• _Task to carry out_
Answer with a bare number: the count of lines in the data below that contain the word "calculator".
BEGIN Stored data
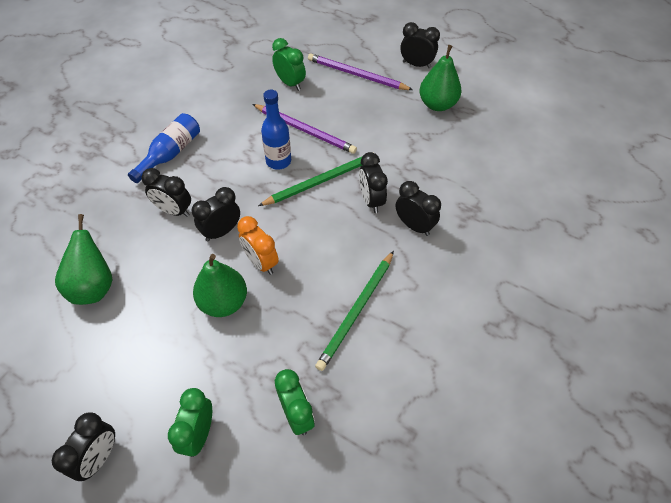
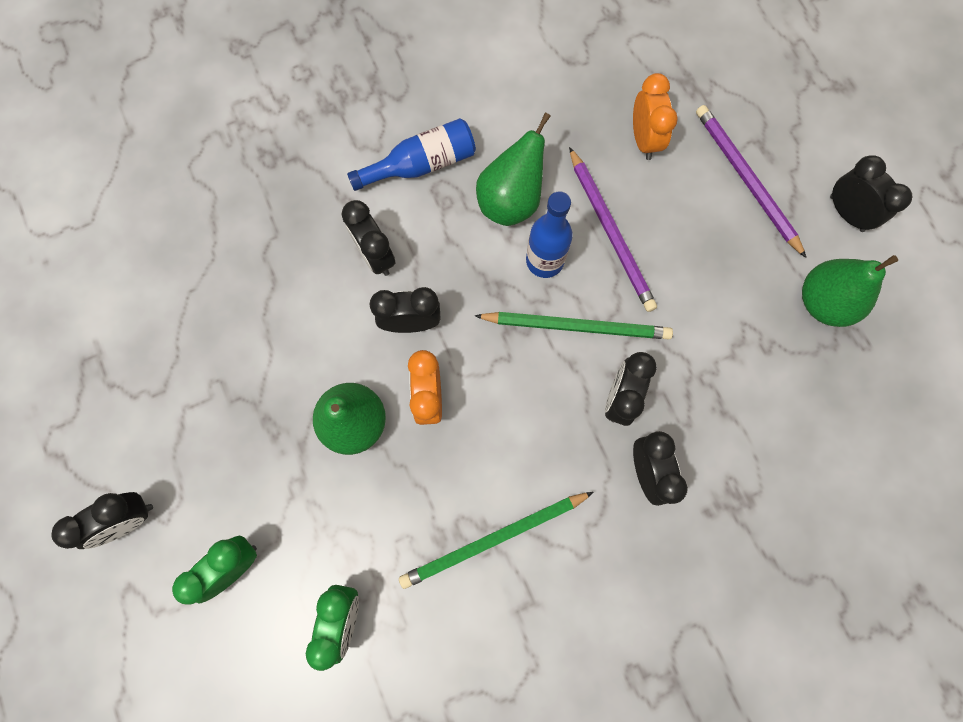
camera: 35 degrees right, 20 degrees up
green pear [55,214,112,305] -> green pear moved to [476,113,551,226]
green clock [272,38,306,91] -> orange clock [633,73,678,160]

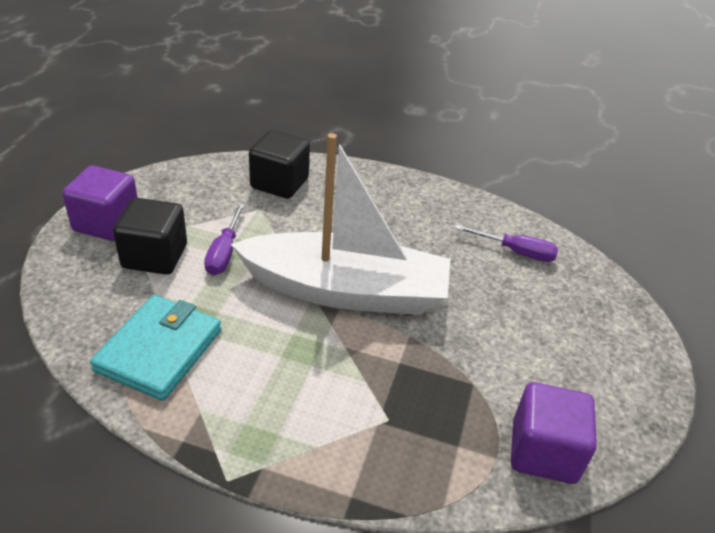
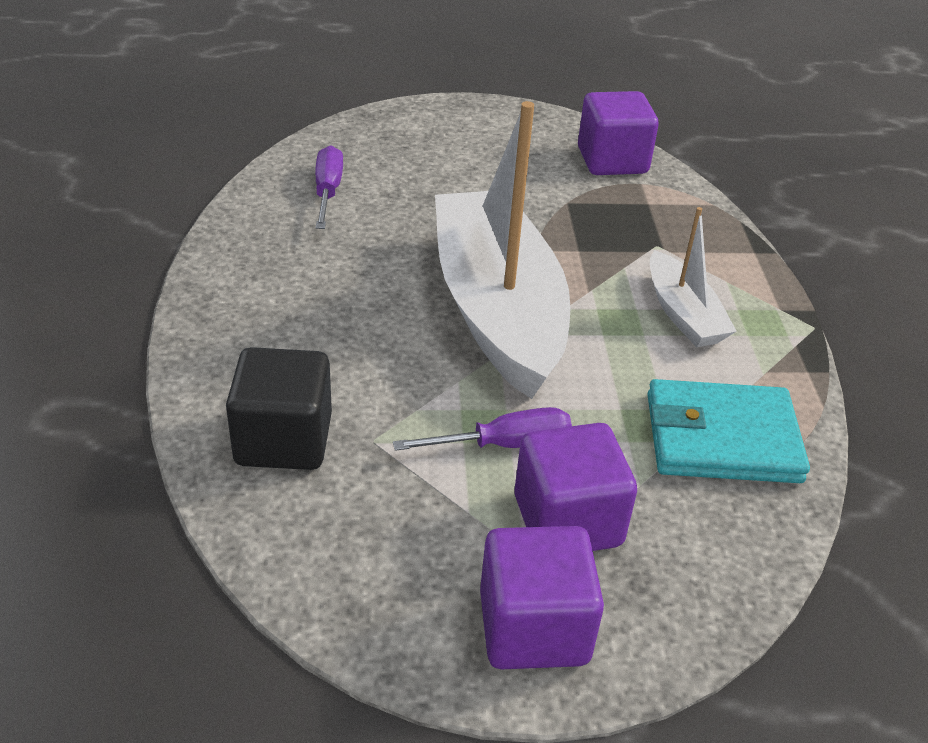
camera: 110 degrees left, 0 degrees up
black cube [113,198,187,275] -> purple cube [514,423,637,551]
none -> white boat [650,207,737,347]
END Stored data
BEGIN Stored data
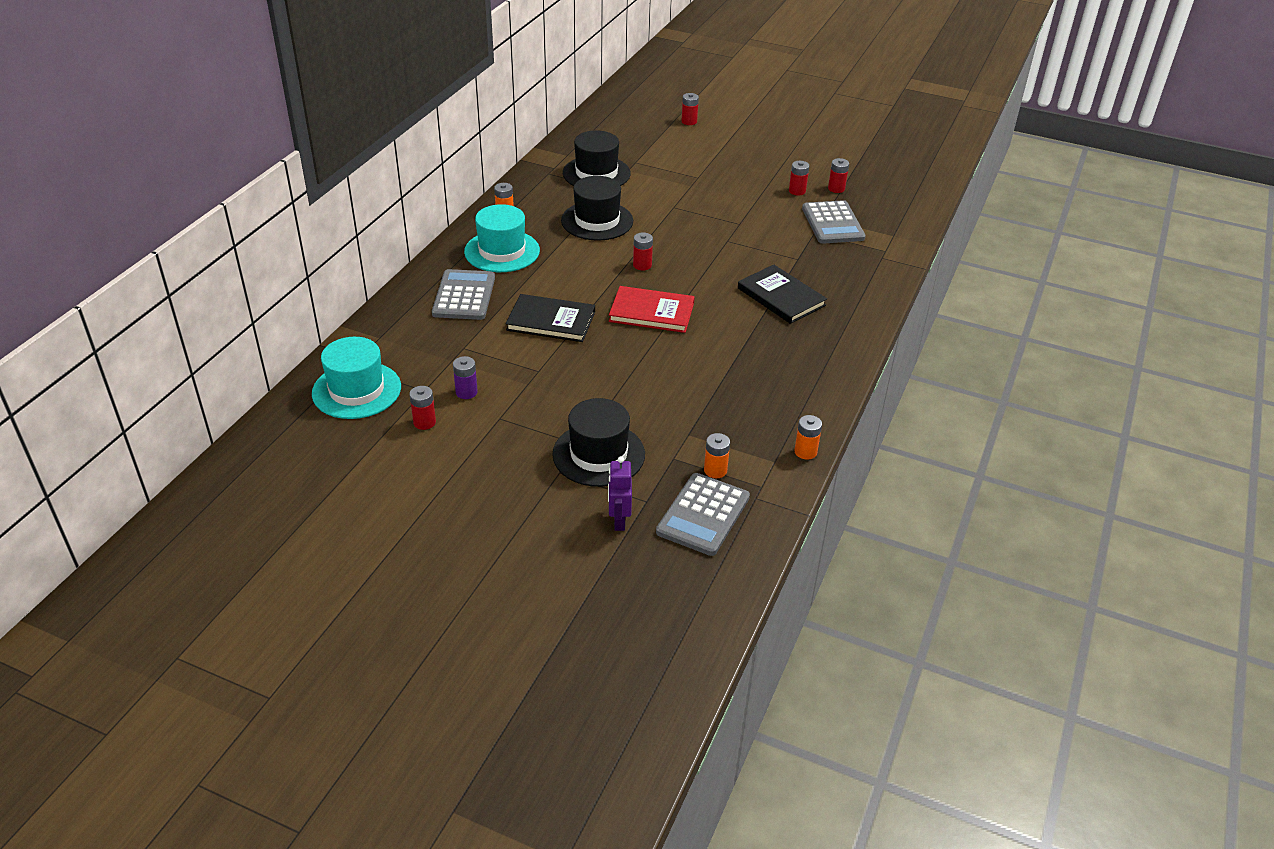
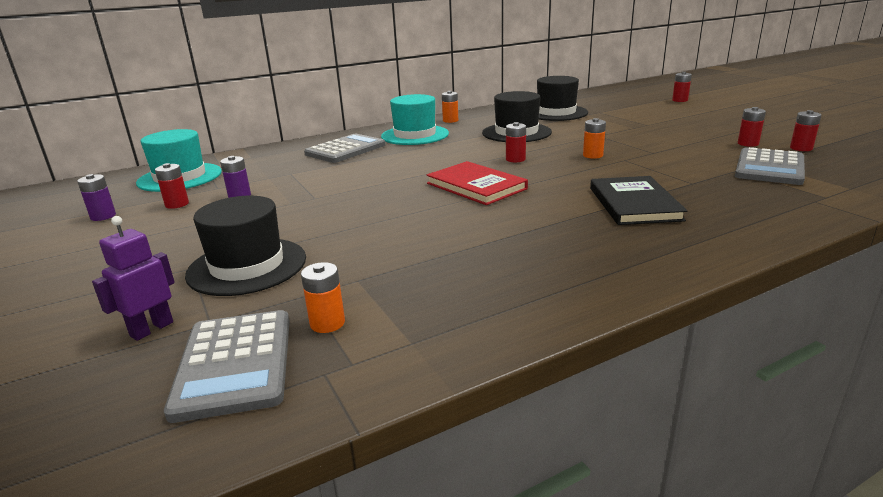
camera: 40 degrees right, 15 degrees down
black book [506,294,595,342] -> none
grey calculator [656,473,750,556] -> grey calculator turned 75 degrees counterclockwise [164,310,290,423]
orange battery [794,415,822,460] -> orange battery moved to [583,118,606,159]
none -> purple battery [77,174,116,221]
END Stored data
BEGIN Stored data
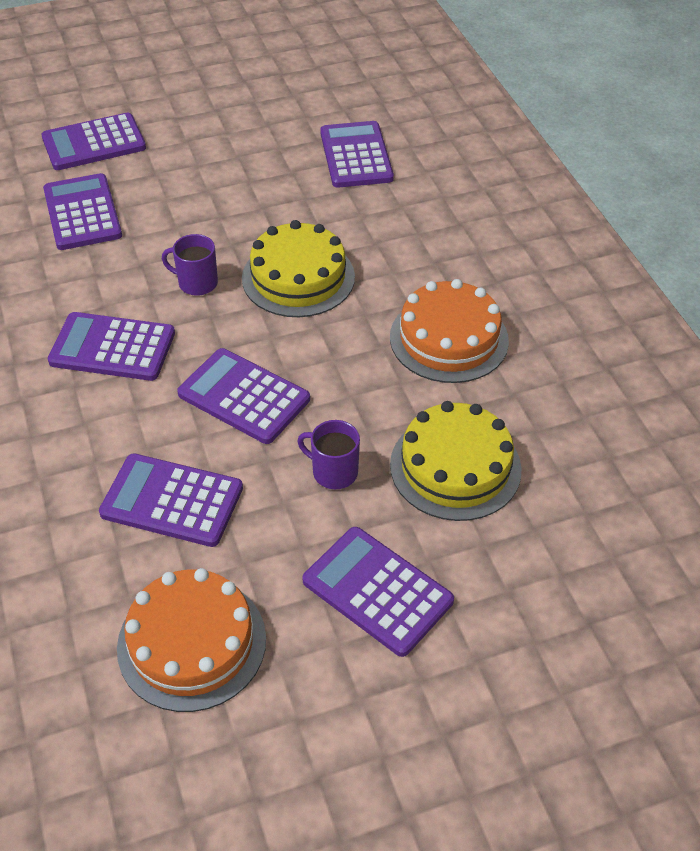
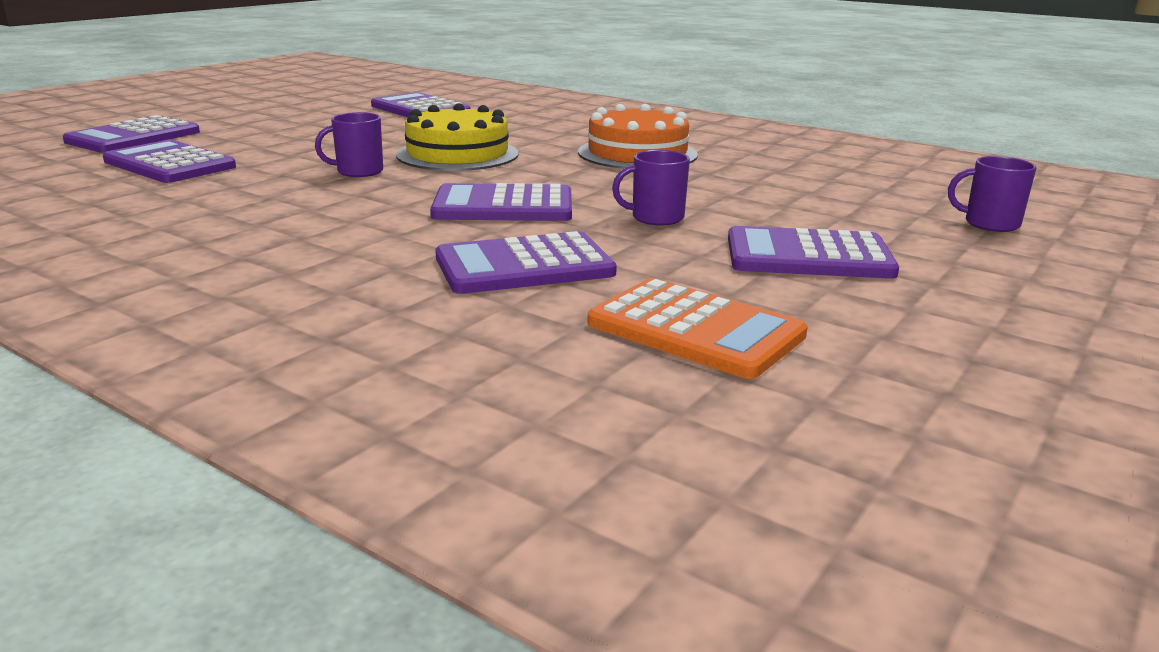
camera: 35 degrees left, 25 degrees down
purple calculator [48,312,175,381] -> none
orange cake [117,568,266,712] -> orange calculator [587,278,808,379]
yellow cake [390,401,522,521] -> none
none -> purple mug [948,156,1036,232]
END Stored data
• _Result for this exercise_
3